**TASK GOAL:** How many lines of the records hold the string "none"? Reply with the number alone.

**MATERIAL FOR THE TASK:**
***

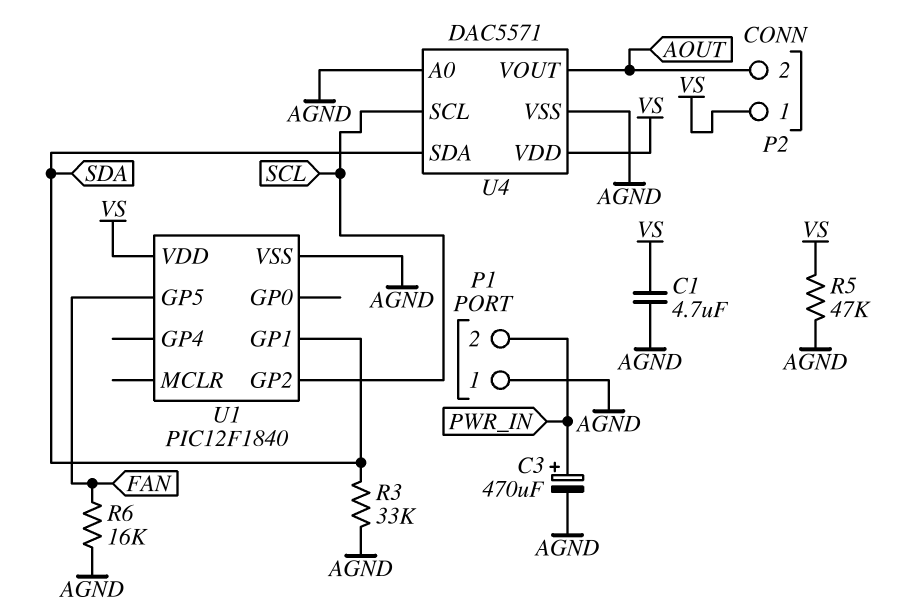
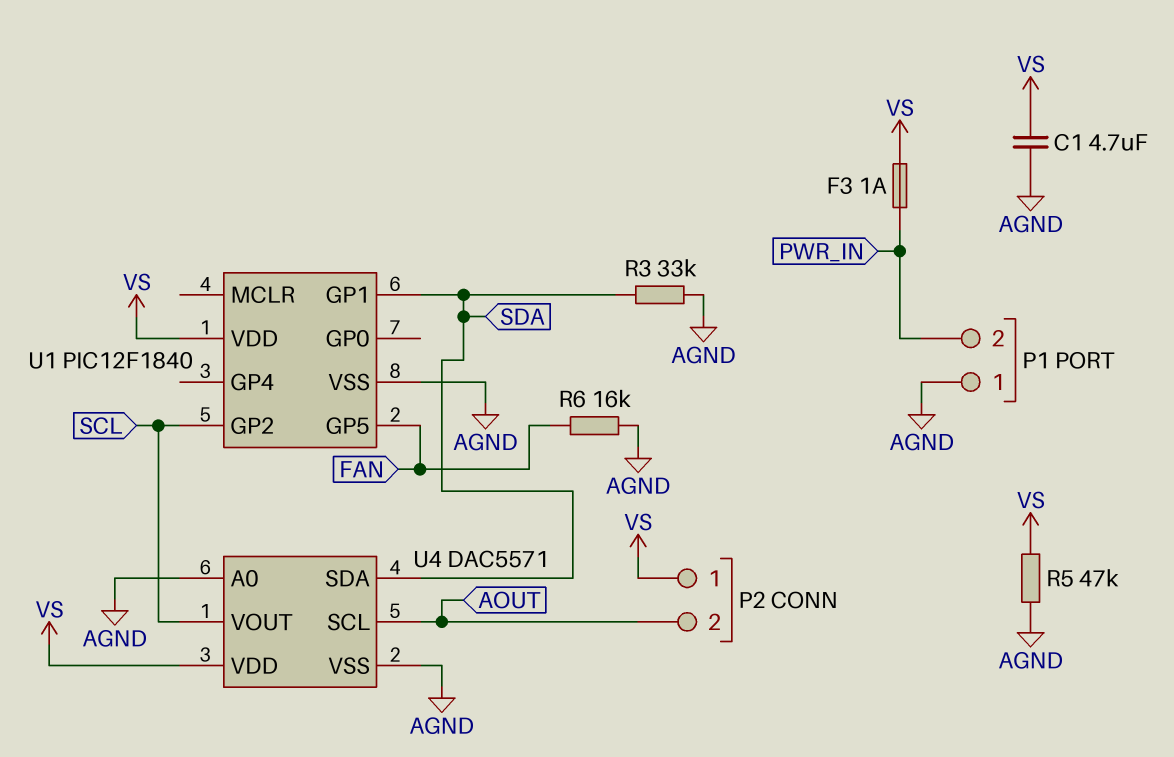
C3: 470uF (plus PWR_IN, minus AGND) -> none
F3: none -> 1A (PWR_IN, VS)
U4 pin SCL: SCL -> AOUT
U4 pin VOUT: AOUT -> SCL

***

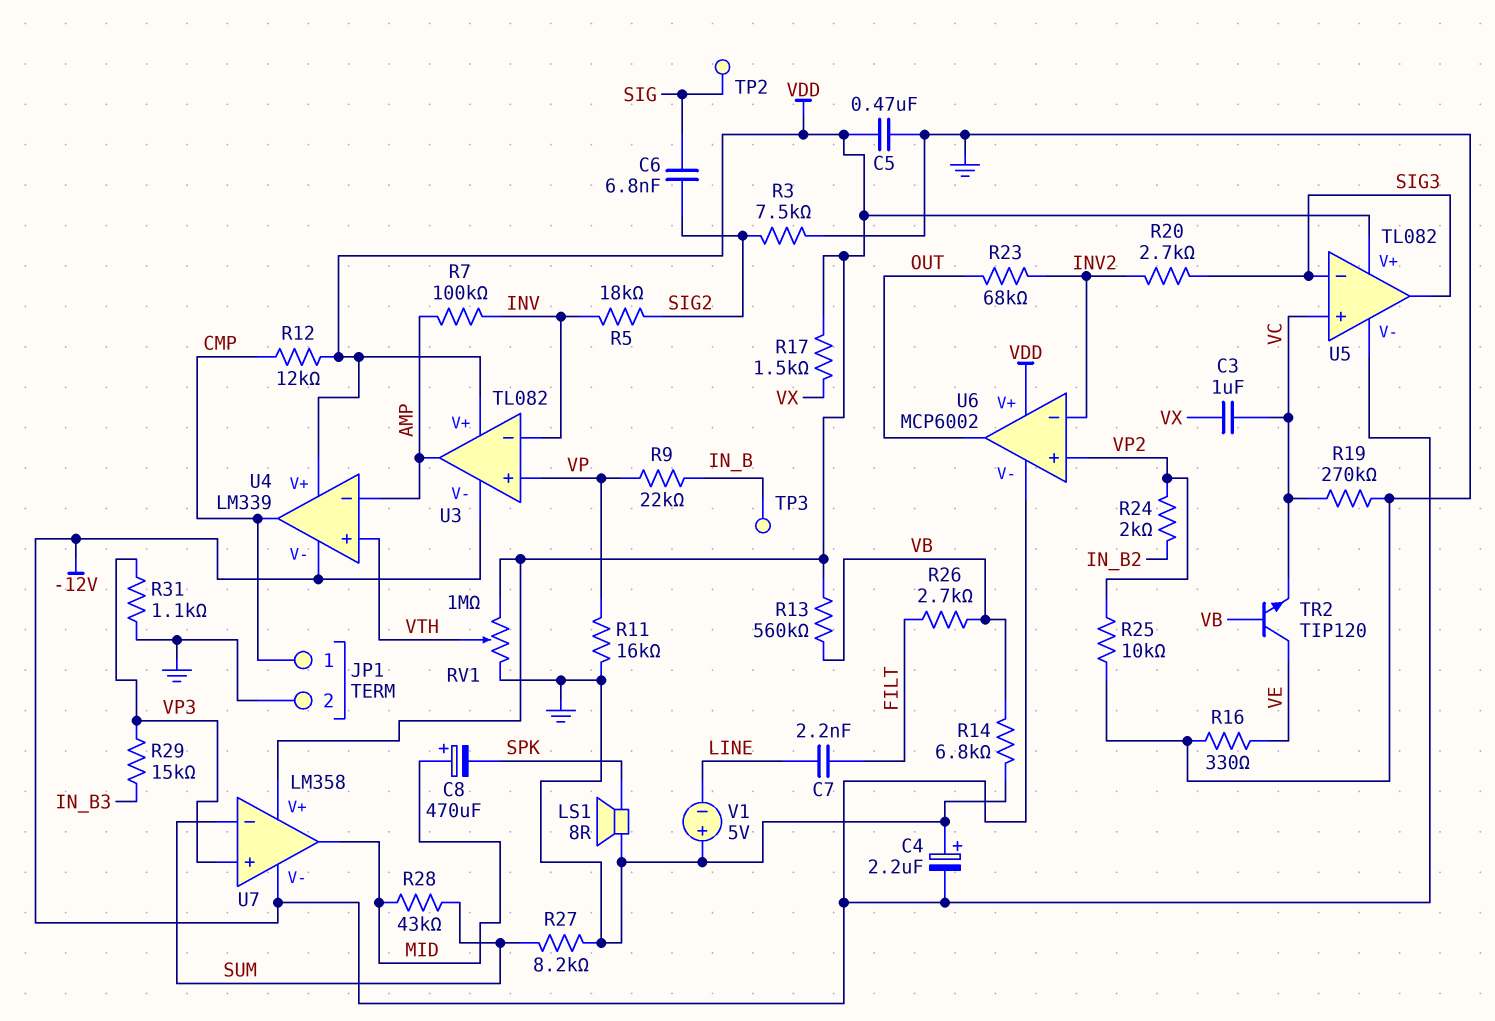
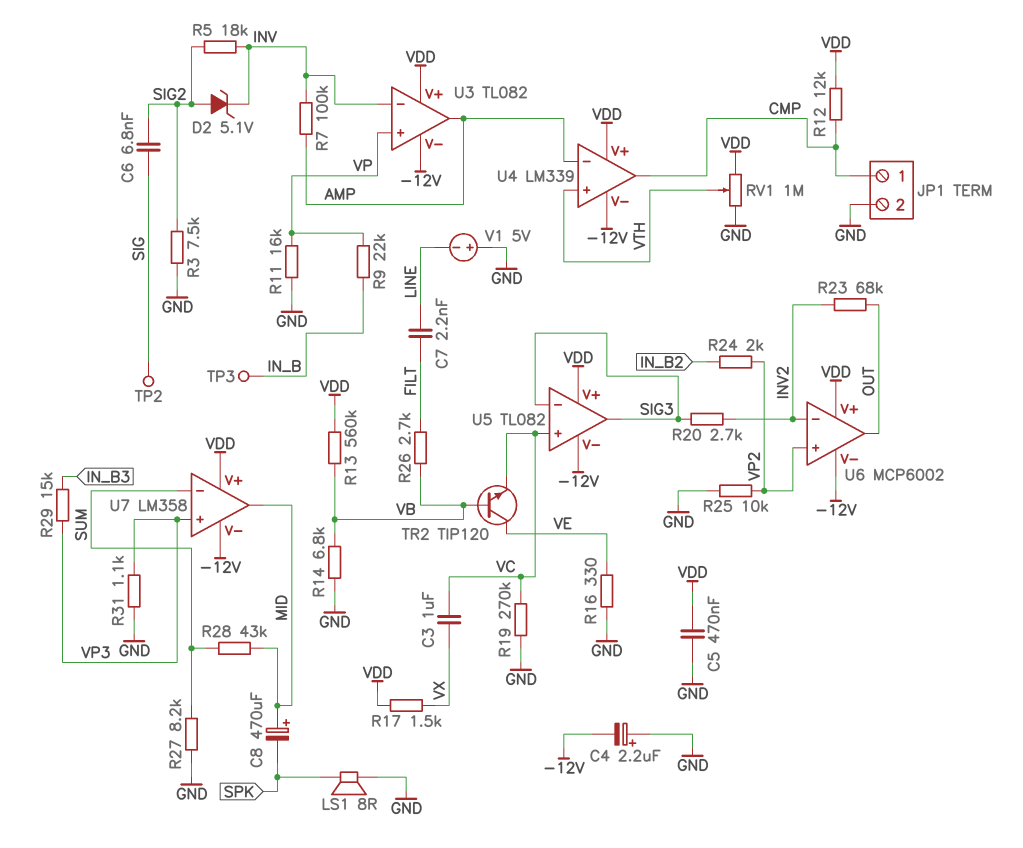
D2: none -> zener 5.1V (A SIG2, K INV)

***

**COMPLETED TASK:** 3